Entries shown:
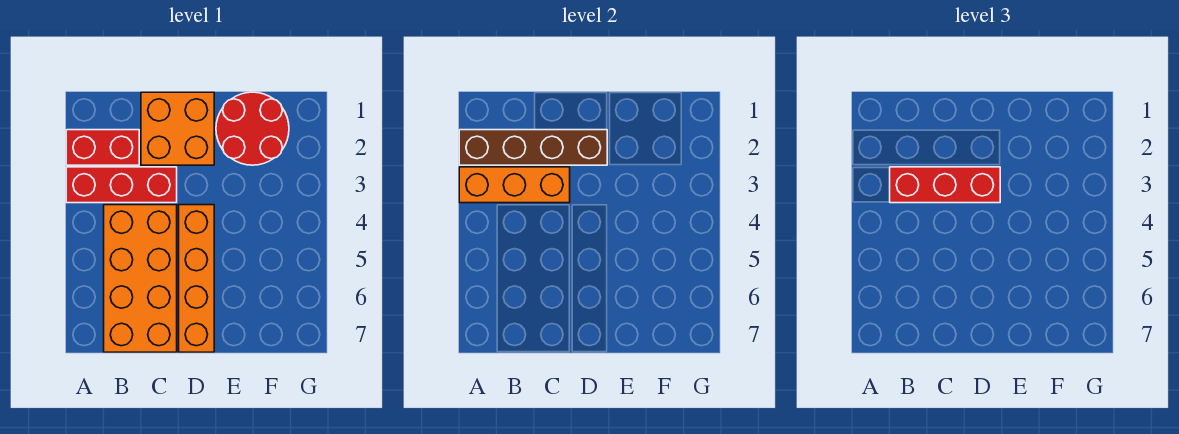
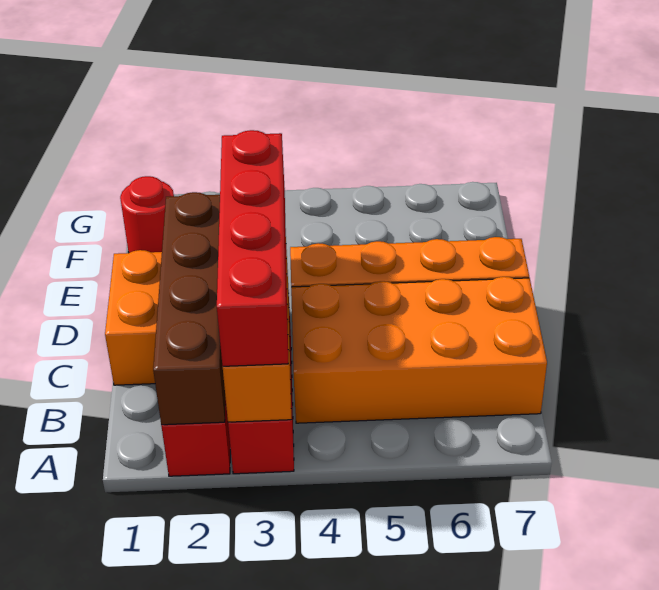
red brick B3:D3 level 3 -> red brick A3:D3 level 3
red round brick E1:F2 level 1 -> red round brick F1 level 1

--

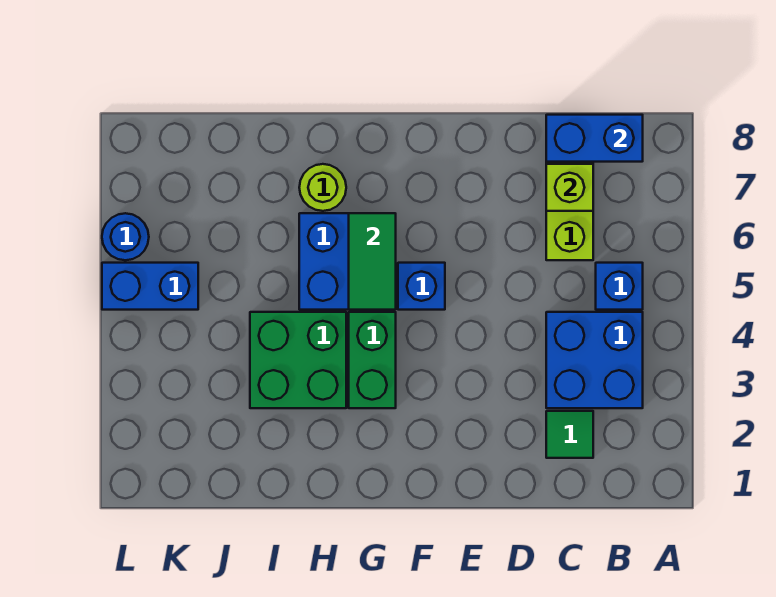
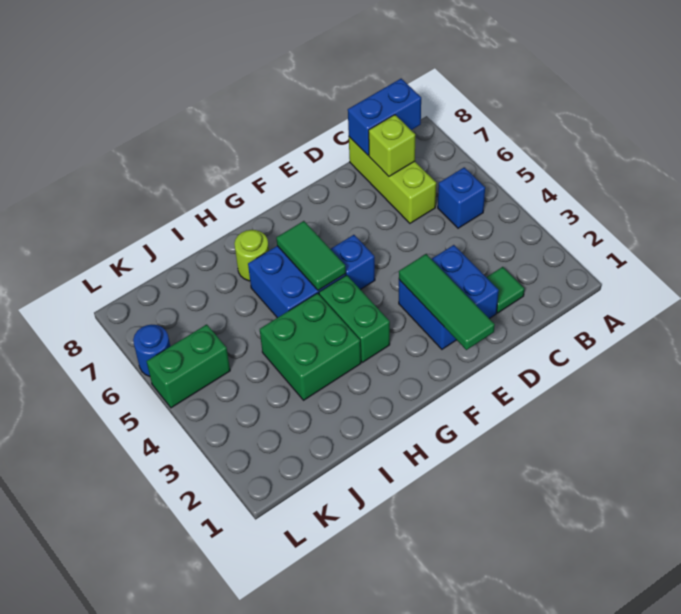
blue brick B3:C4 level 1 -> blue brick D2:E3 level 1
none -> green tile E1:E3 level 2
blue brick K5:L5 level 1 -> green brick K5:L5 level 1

* * *

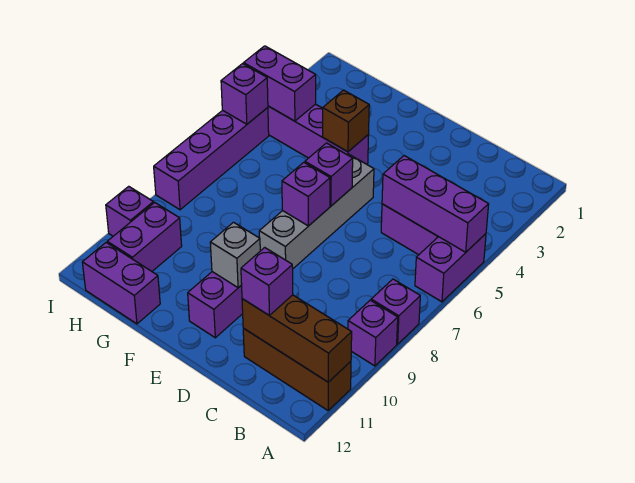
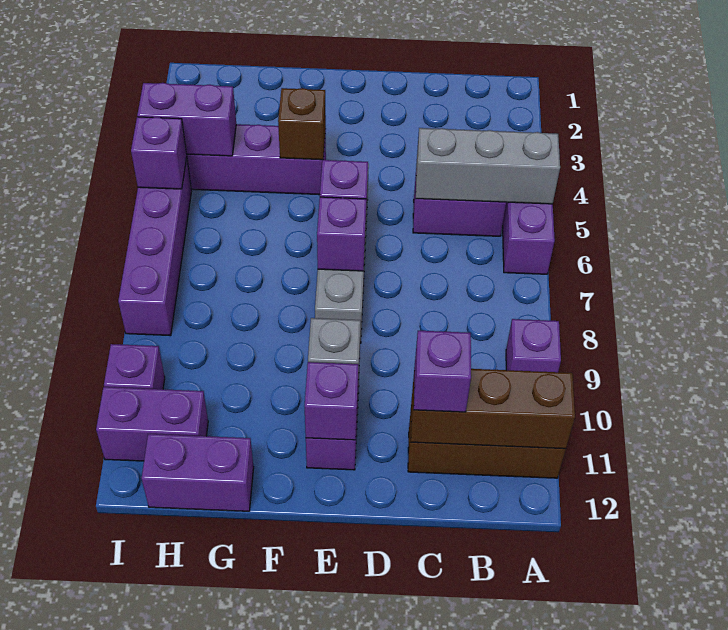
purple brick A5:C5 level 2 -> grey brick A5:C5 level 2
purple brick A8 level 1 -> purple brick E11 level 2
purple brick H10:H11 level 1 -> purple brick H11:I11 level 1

Requirement: In the listing above, transcribe exactly everything from the line containing "purple brick A8" down to the line containing "purple brick H10:H11", including both and nothing more.

Finished exercise:
purple brick A8 level 1 -> purple brick E11 level 2
purple brick H10:H11 level 1 -> purple brick H11:I11 level 1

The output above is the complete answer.